## Work required
Retype the data below exactly, skipping pictures.

## Exercise input
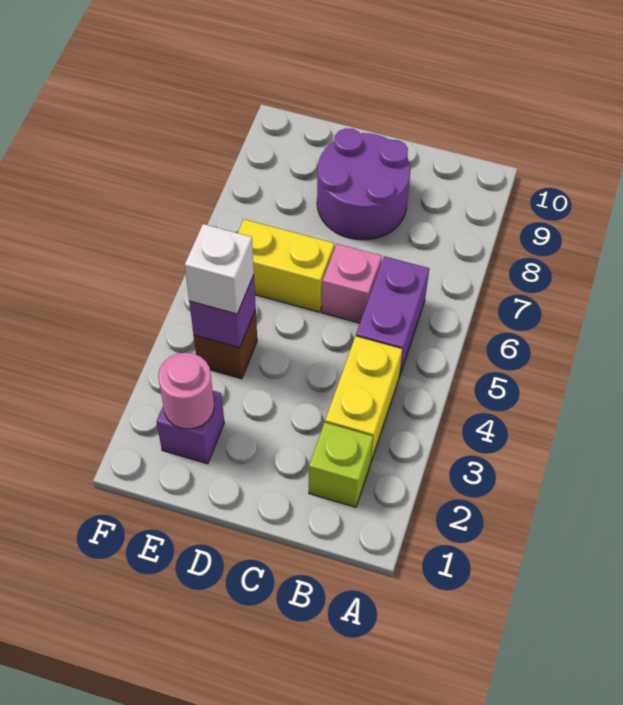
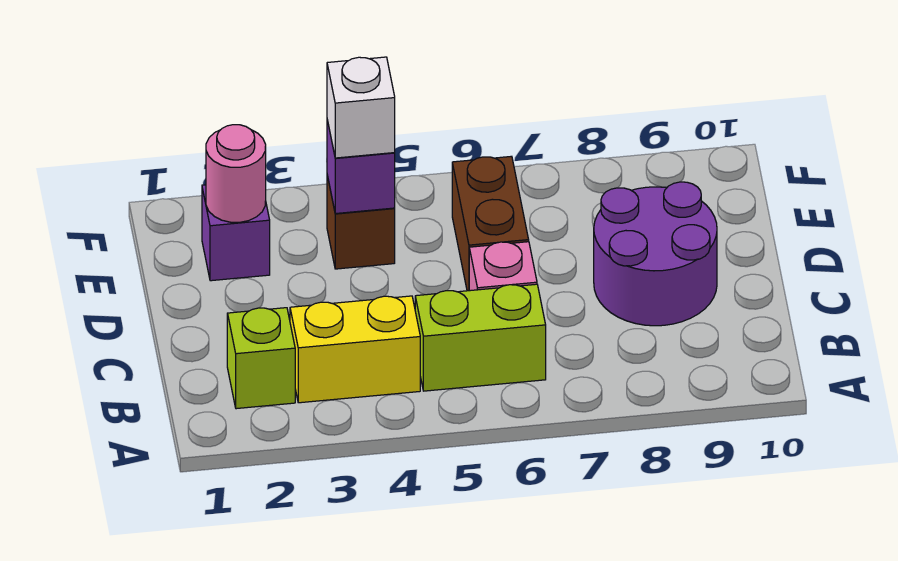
purple brick B5:B6 level 1 -> lime brick B5:B6 level 1
yellow brick D6:E6 level 1 -> brown brick D6:E6 level 1

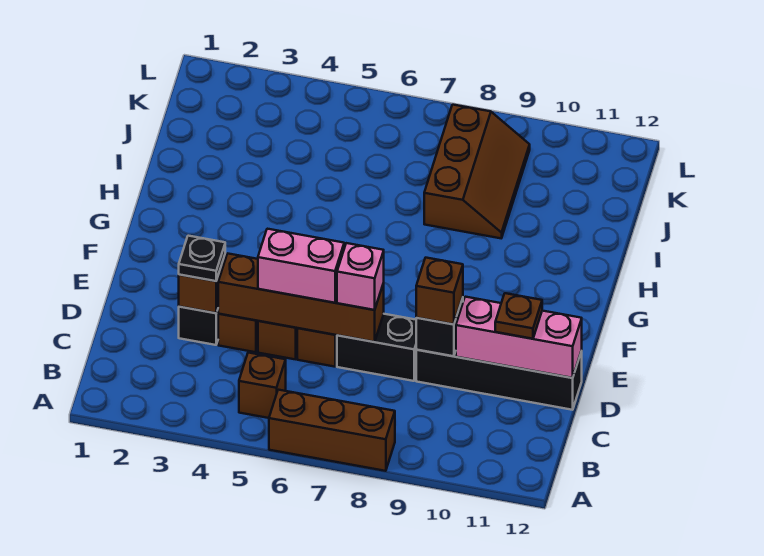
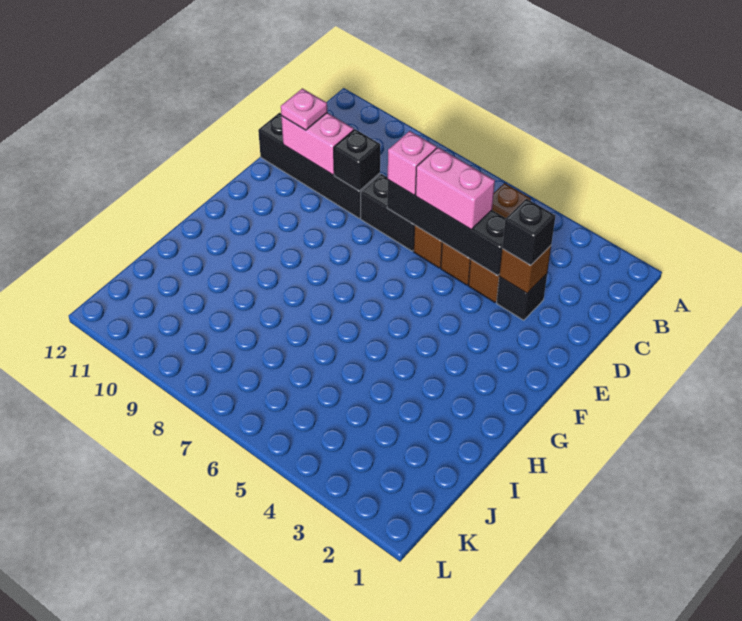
brown brick A6:A8 level 1 -> none
black plate D3 level 3 -> black brick D3 level 3
brown brick D4:D7 level 2 -> black brick D4:D7 level 2
brown brick D9 level 3 -> none
pink brick D10:D12 level 2 -> pink brick D10:D11 level 2
brown plate D11 level 3 -> pink plate D11 level 3
brown slope I8:K9 level 1 top 8 -> none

## Your solution
purple brick B5:B6 level 1 -> lime brick B5:B6 level 1
yellow brick D6:E6 level 1 -> brown brick D6:E6 level 1

brown brick A6:A8 level 1 -> none
black plate D3 level 3 -> black brick D3 level 3
brown brick D4:D7 level 2 -> black brick D4:D7 level 2
brown brick D9 level 3 -> none
pink brick D10:D12 level 2 -> pink brick D10:D11 level 2
brown plate D11 level 3 -> pink plate D11 level 3
brown slope I8:K9 level 1 top 8 -> none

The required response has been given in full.